BRIEF: Transcribe the entries below without changing a word, and omit every picture.
SUPPLIED ENTRIES below:
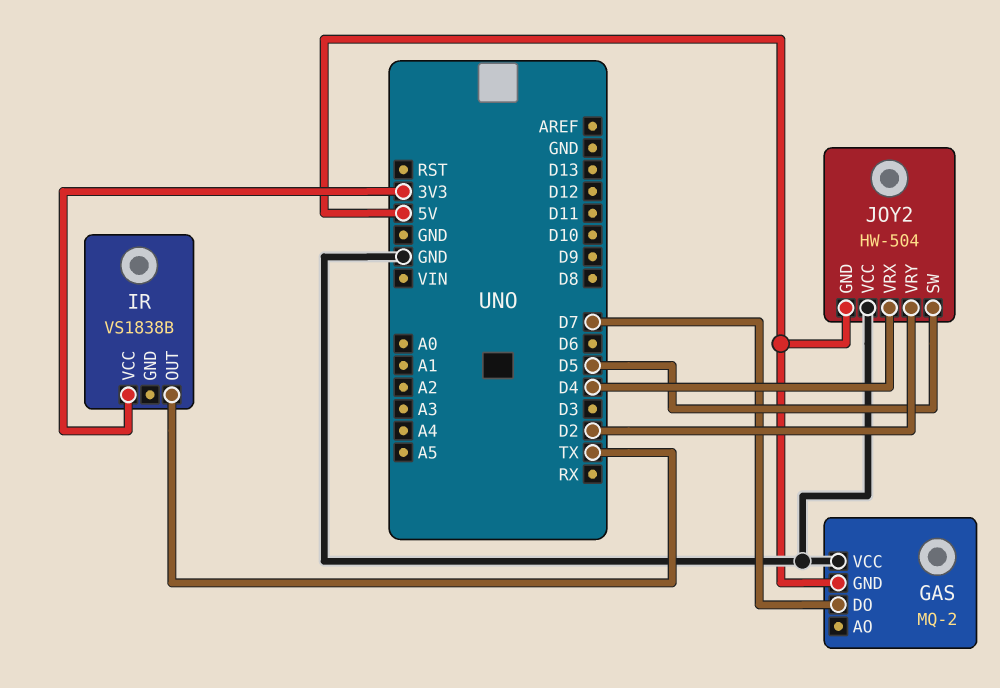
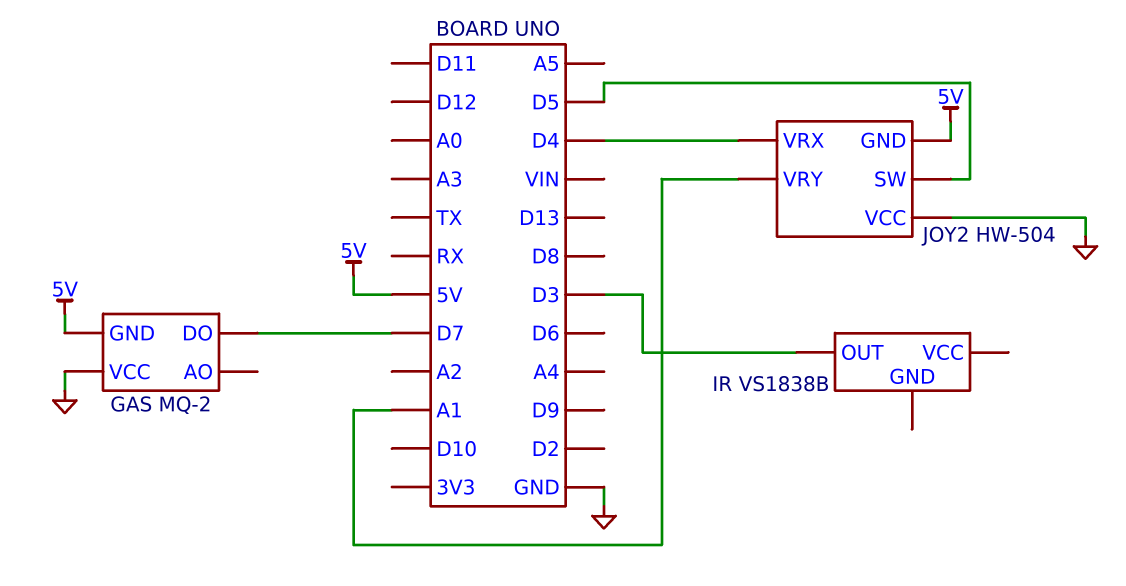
IR pin OUT: TX -> D3
IR pin VCC: 3V3 -> none
JOY2 pin VRY: D2 -> A1

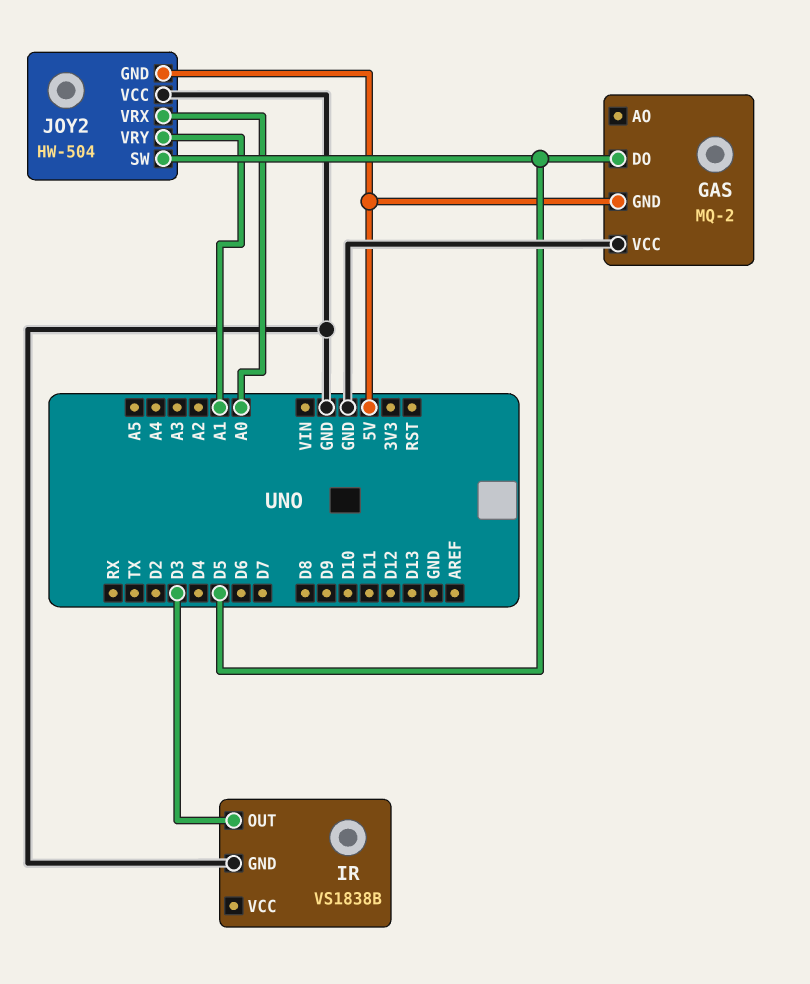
GAS pin DO: D7 -> D5
IR pin GND: none -> GND
JOY2 pin VRX: D4 -> A0

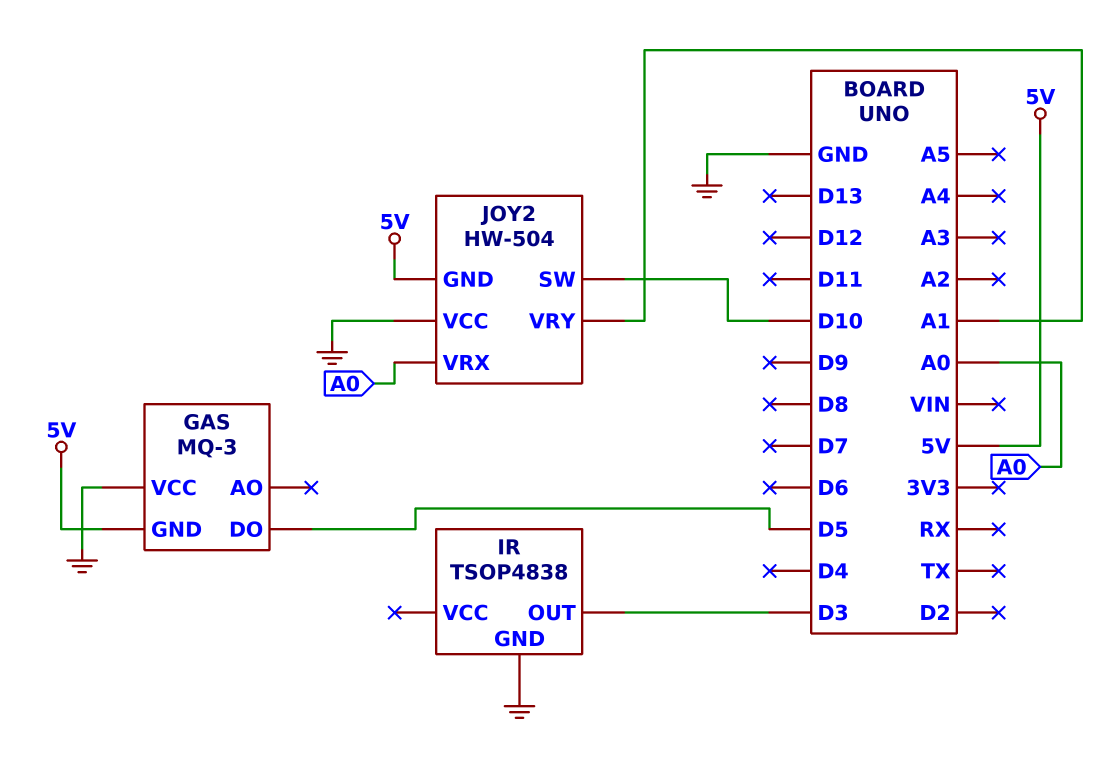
GAS: MQ-2 -> MQ-3
IR: VS1838B -> TSOP4838
JOY2 pin SW: D5 -> D10

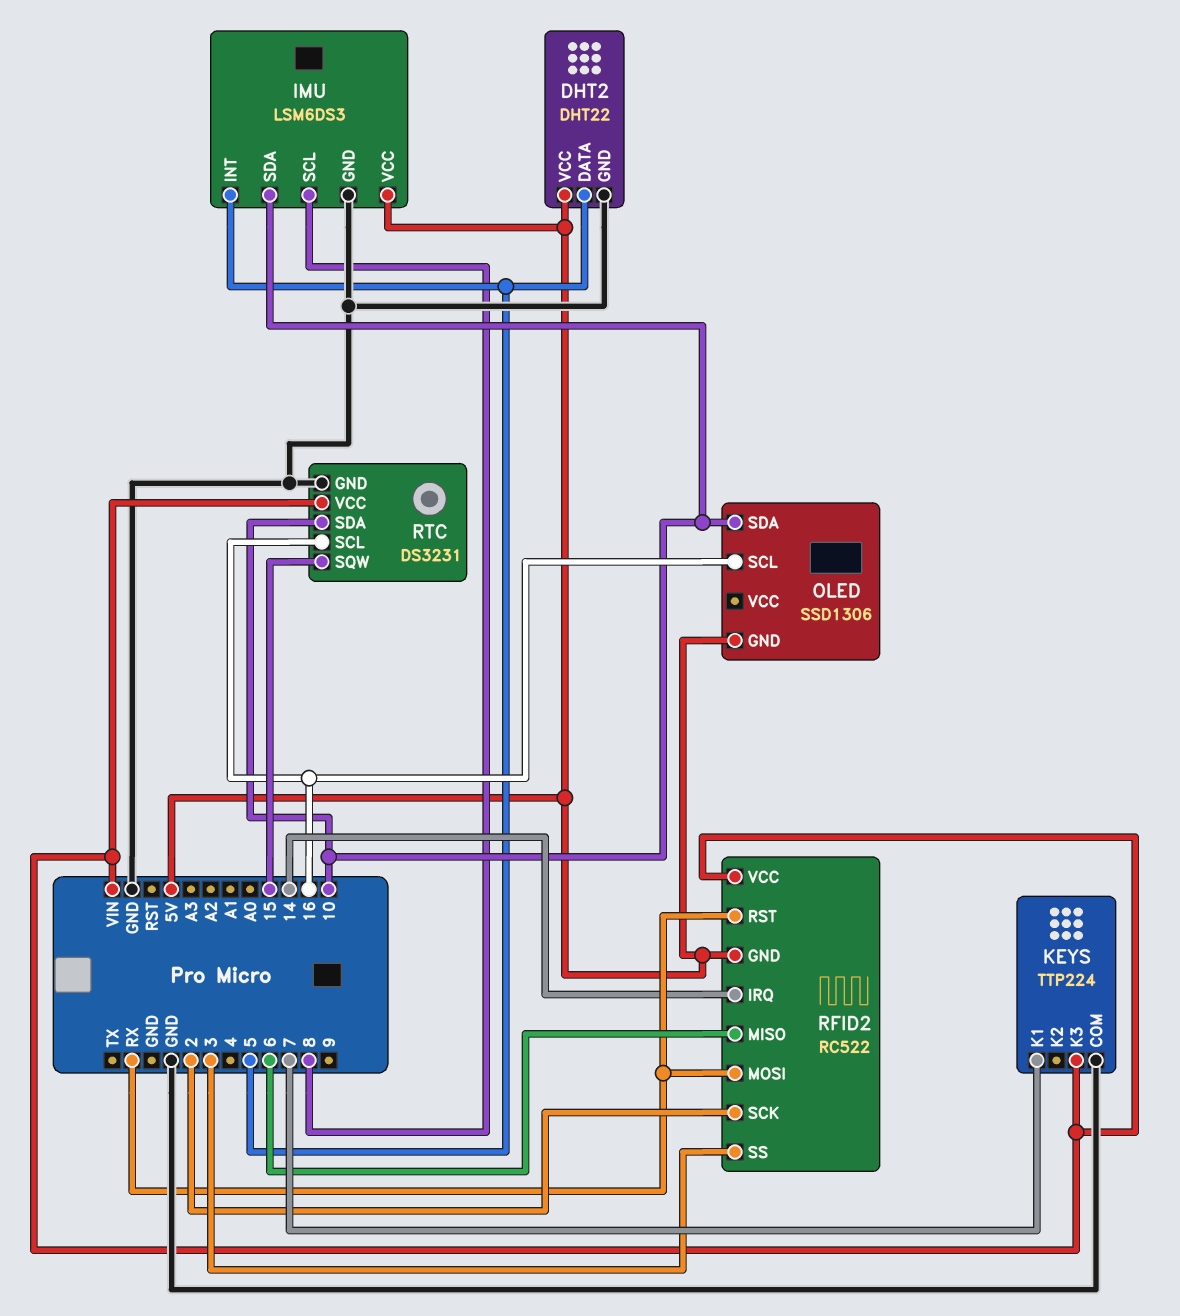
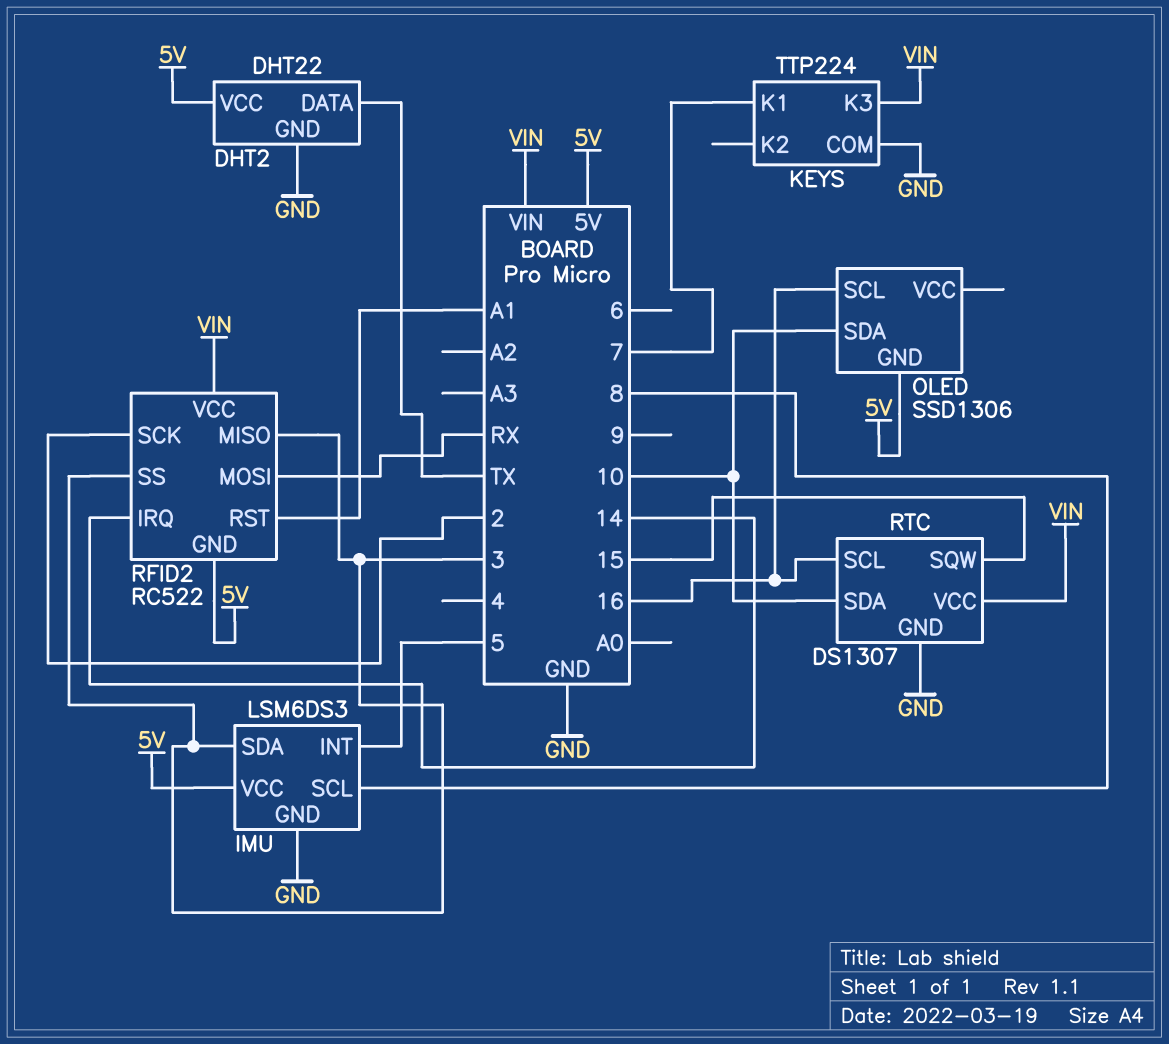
DHT2 pin DATA: 5 -> TX
IMU pin SDA: 10 -> 3
RFID2 pin MISO: 6 -> 3
RFID2 pin RST: RX -> A1
RTC: DS3231 -> DS1307

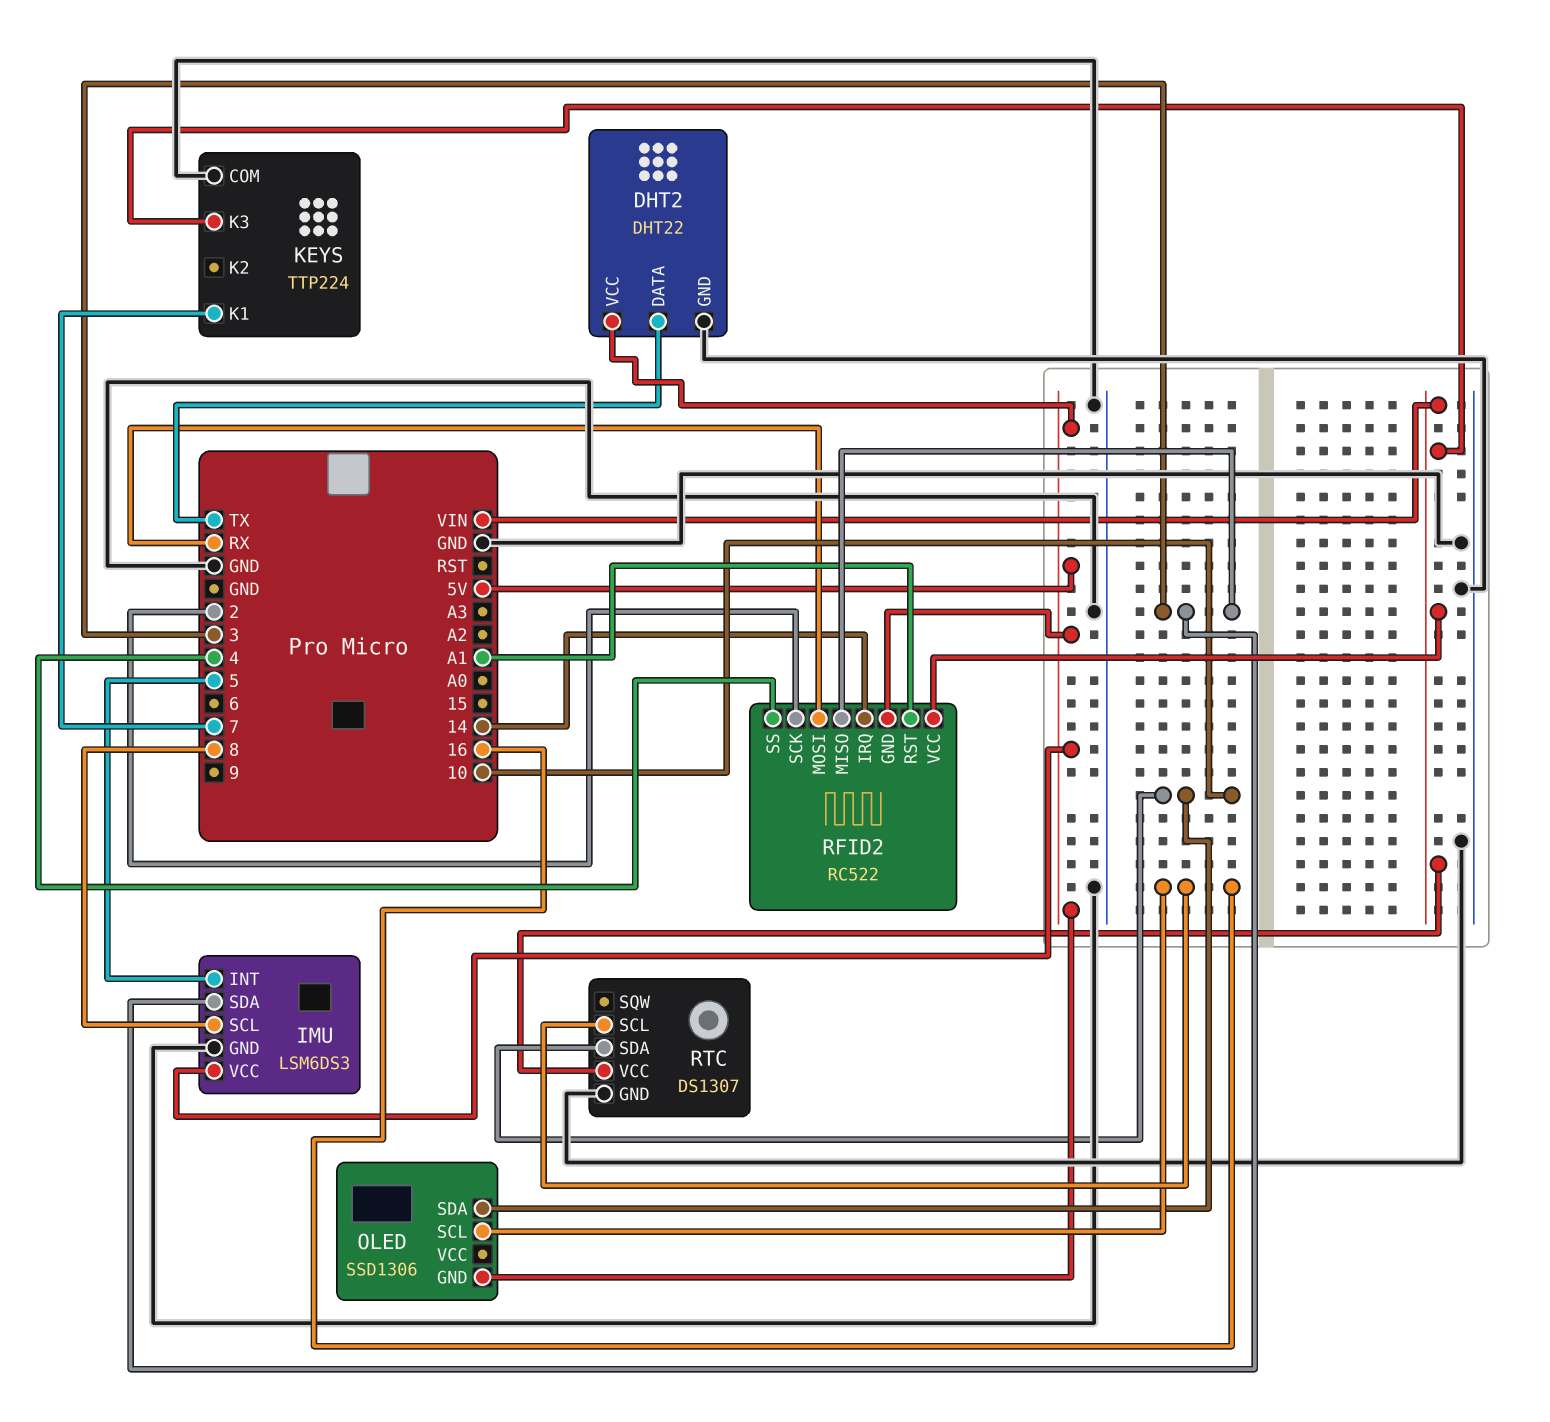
RFID2 pin SS: 3 -> 4
RTC pin SQW: 15 -> none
End of SUPPLIED ENTRIES.
RESPONSE BELOW:
IR pin OUT: TX -> D3
IR pin VCC: 3V3 -> none
JOY2 pin VRY: D2 -> A1

GAS pin DO: D7 -> D5
IR pin GND: none -> GND
JOY2 pin VRX: D4 -> A0

GAS: MQ-2 -> MQ-3
IR: VS1838B -> TSOP4838
JOY2 pin SW: D5 -> D10

DHT2 pin DATA: 5 -> TX
IMU pin SDA: 10 -> 3
RFID2 pin MISO: 6 -> 3
RFID2 pin RST: RX -> A1
RTC: DS3231 -> DS1307

RFID2 pin SS: 3 -> 4
RTC pin SQW: 15 -> none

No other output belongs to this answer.